Task objective: Wherever the string "cylinder" appears in the records, return the line that holds it.

:: Dataset content ::

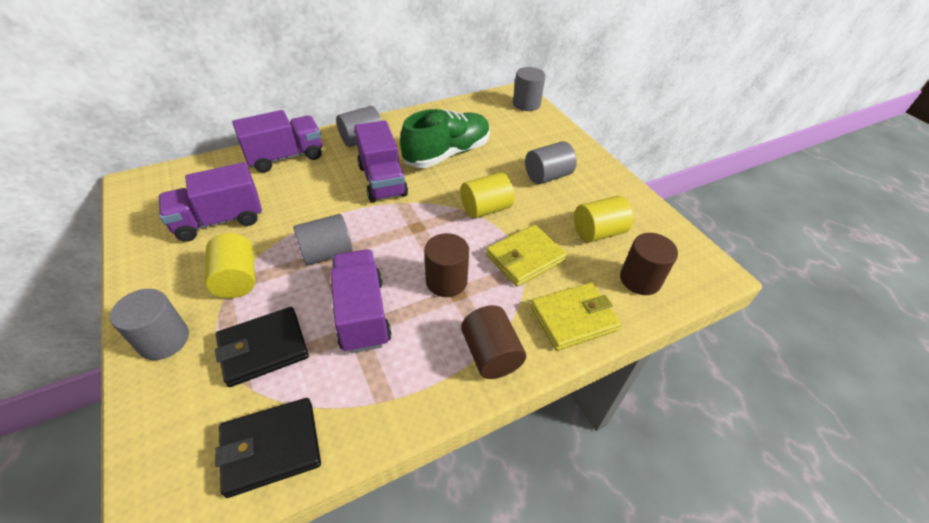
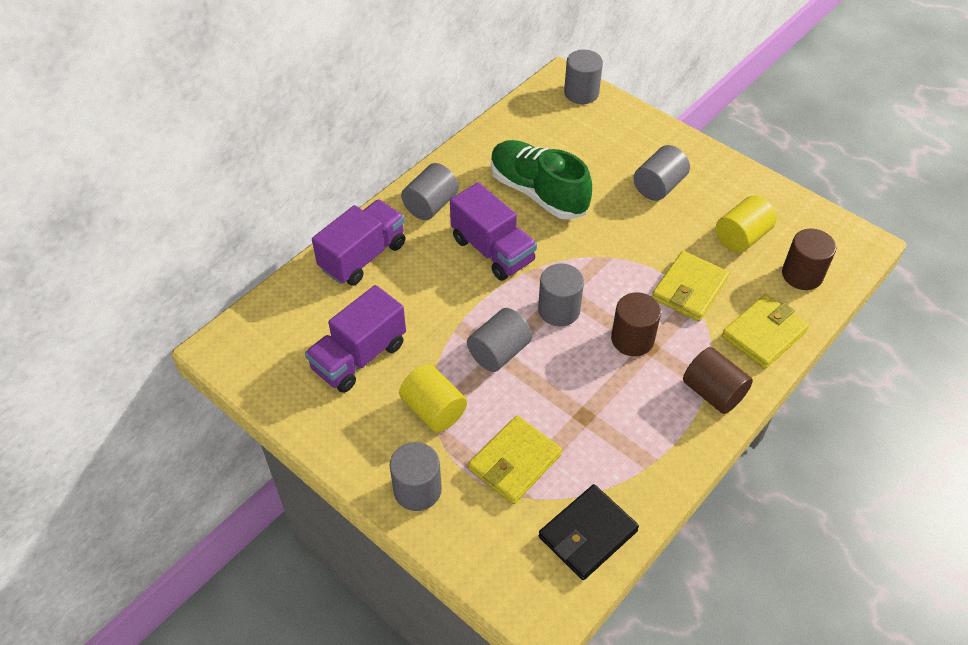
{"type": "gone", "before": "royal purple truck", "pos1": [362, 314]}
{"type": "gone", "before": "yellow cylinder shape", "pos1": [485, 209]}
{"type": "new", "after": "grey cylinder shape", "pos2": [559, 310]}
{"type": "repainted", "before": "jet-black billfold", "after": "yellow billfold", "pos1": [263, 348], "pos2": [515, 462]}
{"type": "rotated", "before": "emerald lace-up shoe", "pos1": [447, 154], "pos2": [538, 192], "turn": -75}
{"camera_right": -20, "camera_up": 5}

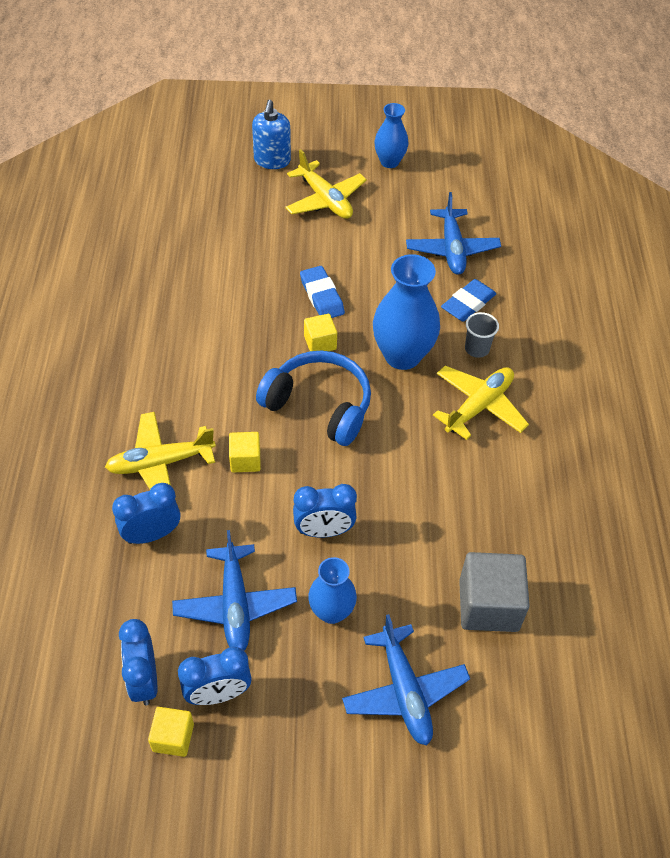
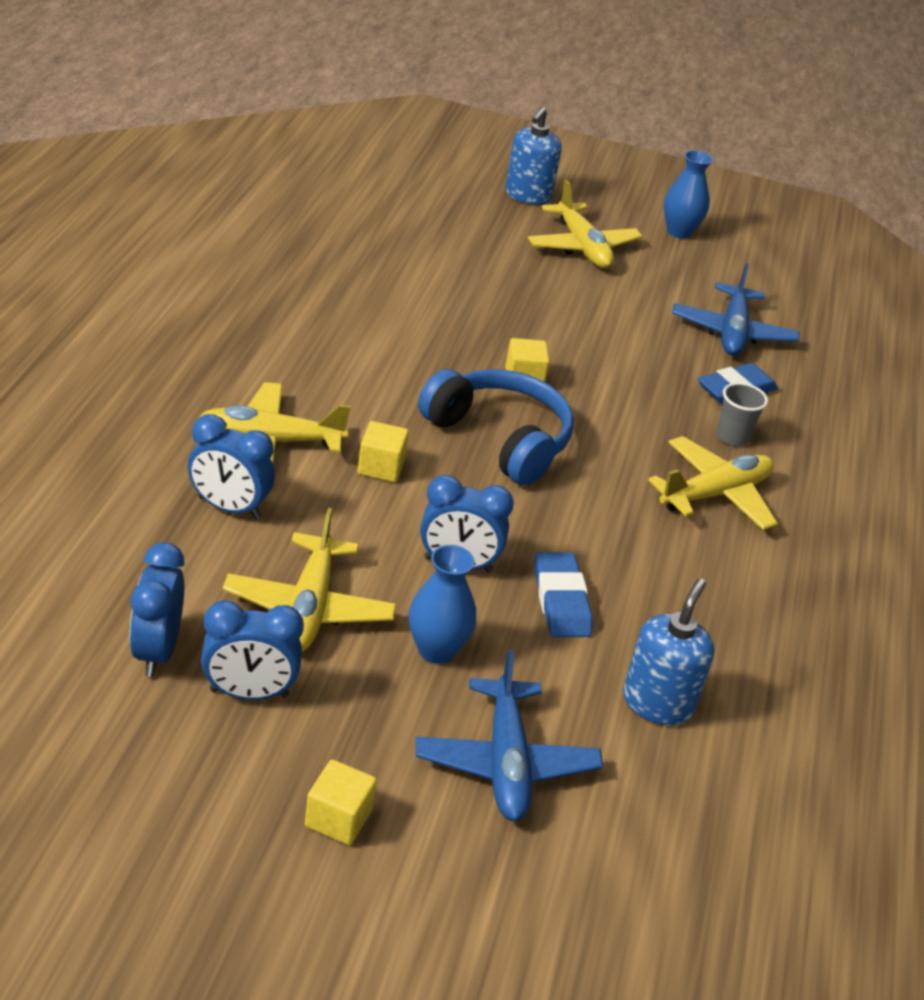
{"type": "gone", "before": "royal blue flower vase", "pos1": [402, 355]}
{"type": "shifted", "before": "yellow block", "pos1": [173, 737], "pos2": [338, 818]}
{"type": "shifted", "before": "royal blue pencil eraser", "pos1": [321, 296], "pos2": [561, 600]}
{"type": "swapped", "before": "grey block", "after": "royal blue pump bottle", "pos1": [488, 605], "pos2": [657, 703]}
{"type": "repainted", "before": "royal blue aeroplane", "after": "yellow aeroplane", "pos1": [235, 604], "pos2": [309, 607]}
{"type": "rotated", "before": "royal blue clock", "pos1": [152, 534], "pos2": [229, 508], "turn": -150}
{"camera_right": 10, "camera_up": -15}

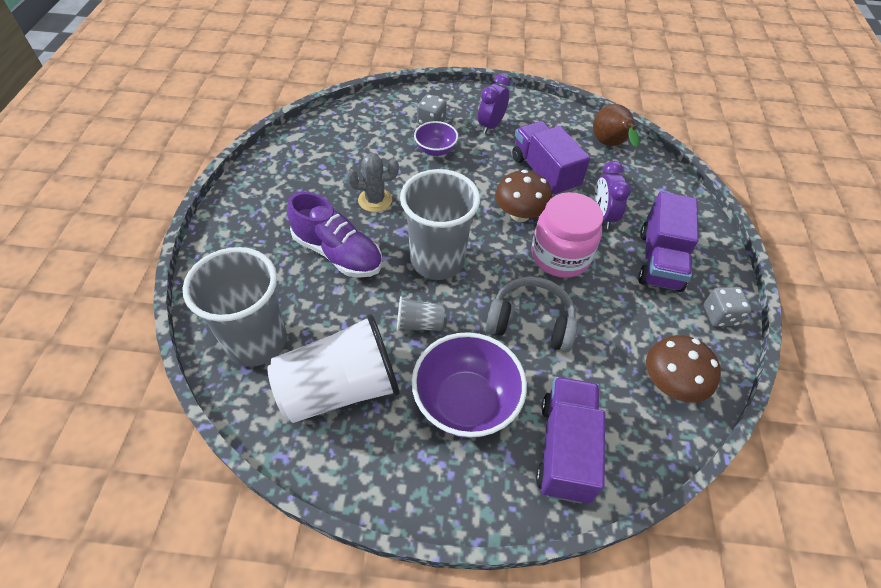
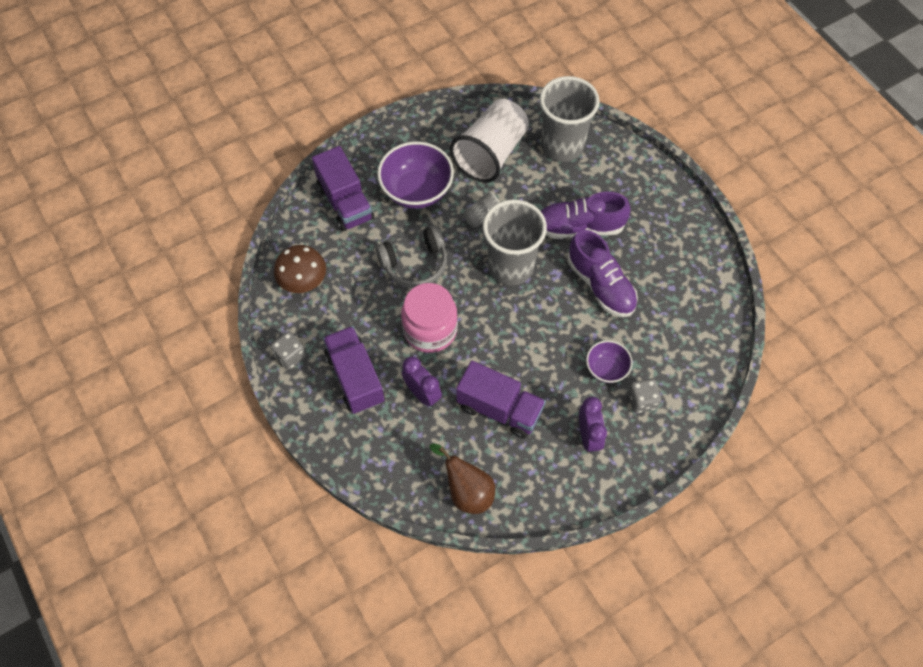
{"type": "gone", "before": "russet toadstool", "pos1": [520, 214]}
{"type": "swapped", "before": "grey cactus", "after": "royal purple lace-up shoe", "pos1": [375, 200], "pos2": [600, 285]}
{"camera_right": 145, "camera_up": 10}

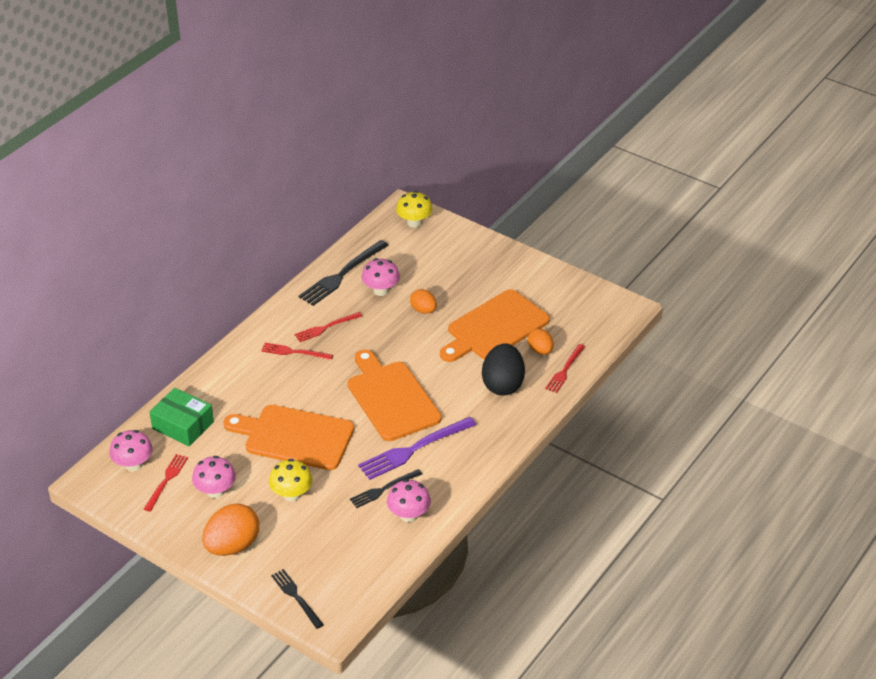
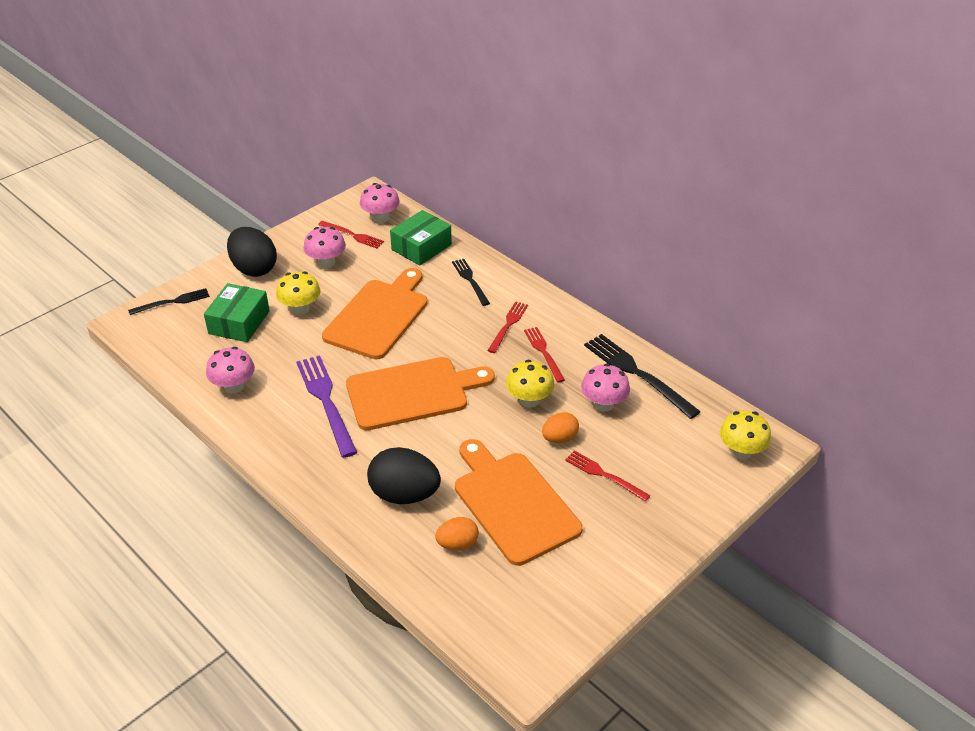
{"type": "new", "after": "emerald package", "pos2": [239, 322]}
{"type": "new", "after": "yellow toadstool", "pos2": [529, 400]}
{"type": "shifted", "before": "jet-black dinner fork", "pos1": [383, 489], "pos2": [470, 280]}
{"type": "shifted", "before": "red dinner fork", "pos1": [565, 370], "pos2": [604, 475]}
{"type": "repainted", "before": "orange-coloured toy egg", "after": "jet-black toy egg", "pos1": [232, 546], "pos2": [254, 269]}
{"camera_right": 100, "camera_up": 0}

:::

Task result:
{"type": "gone", "before": "yellow cylinder shape", "pos1": [485, 209]}
{"type": "new", "after": "grey cylinder shape", "pos2": [559, 310]}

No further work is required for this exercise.